_Object change listings_.
==*==

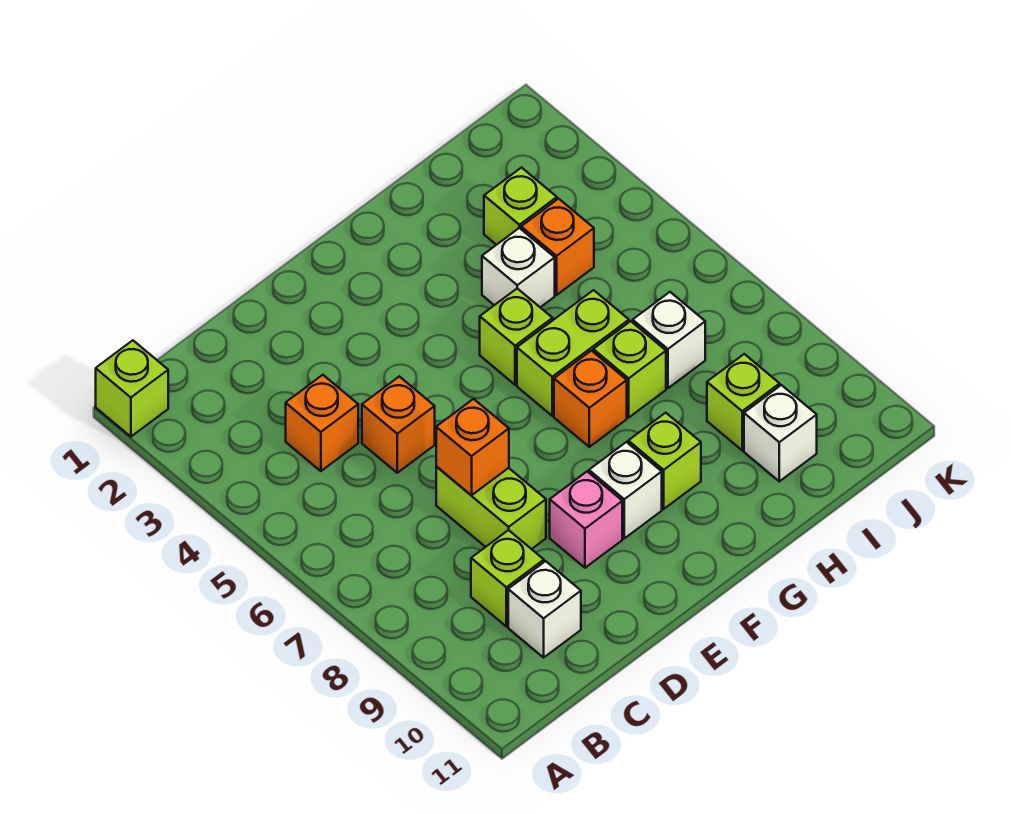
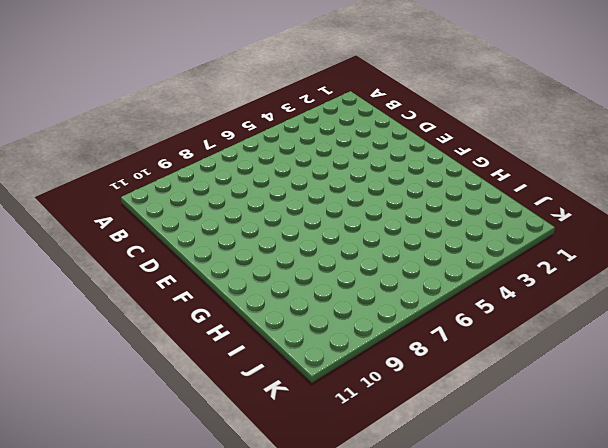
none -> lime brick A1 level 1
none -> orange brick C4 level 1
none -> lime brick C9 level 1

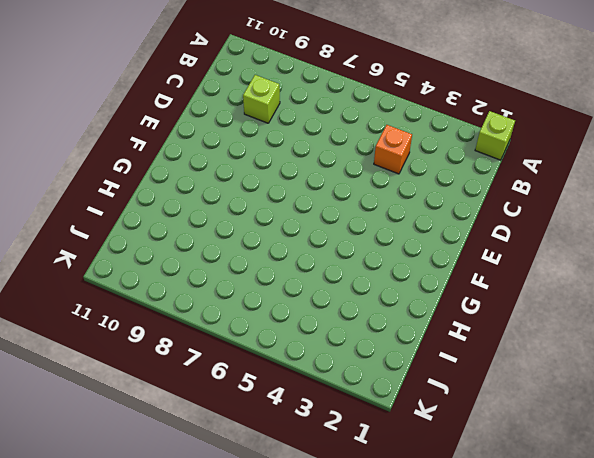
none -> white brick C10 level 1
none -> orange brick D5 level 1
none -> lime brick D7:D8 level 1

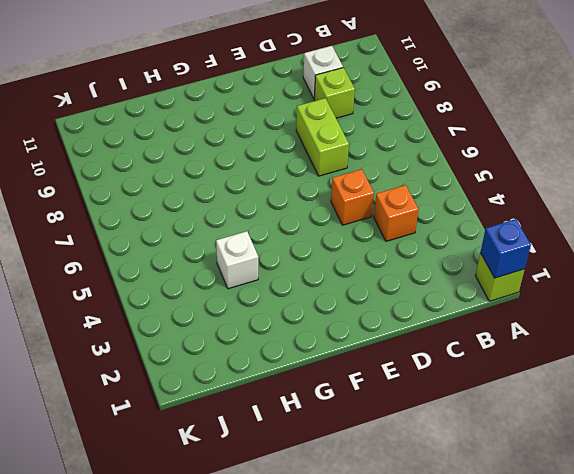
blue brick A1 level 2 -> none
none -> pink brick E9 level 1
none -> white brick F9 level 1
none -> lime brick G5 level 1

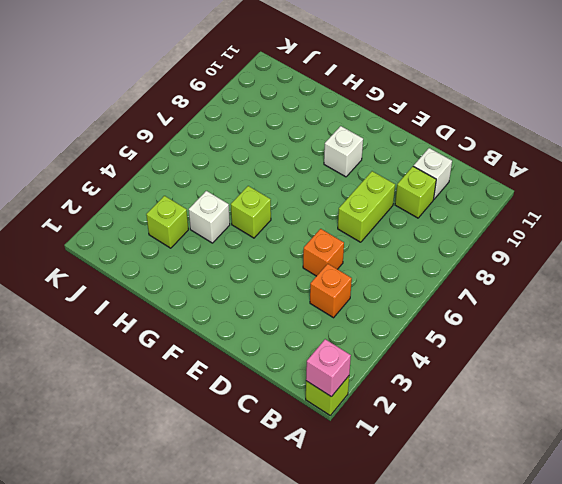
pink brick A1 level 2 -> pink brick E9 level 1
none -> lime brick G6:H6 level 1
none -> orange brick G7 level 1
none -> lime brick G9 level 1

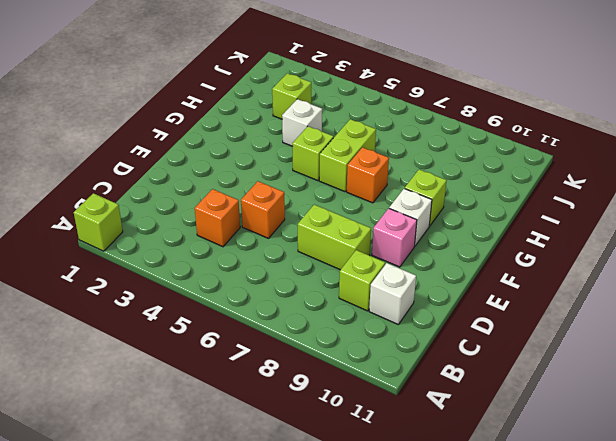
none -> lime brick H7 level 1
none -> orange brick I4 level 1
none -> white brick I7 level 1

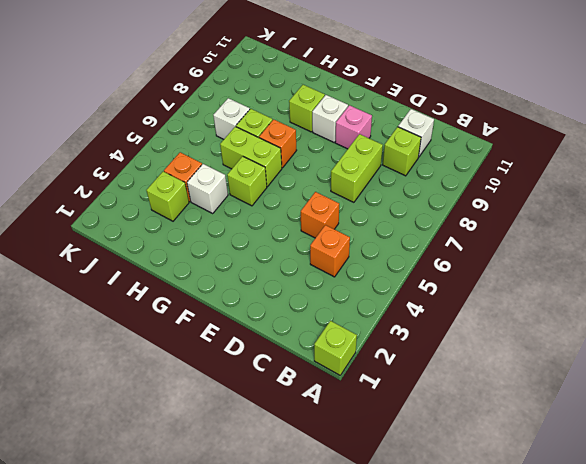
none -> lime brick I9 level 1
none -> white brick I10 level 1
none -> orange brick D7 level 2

==*==

_WHAT IS BEING ASKED_. Skipping any pictures, copy the line that holds "none -> orange brick I4 level 1" and each line after it through the last line of the records, unchanged, and no other lines.

_SOLUTION FOR THIS EXERCISE_.
none -> orange brick I4 level 1
none -> white brick I7 level 1

none -> lime brick I9 level 1
none -> white brick I10 level 1
none -> orange brick D7 level 2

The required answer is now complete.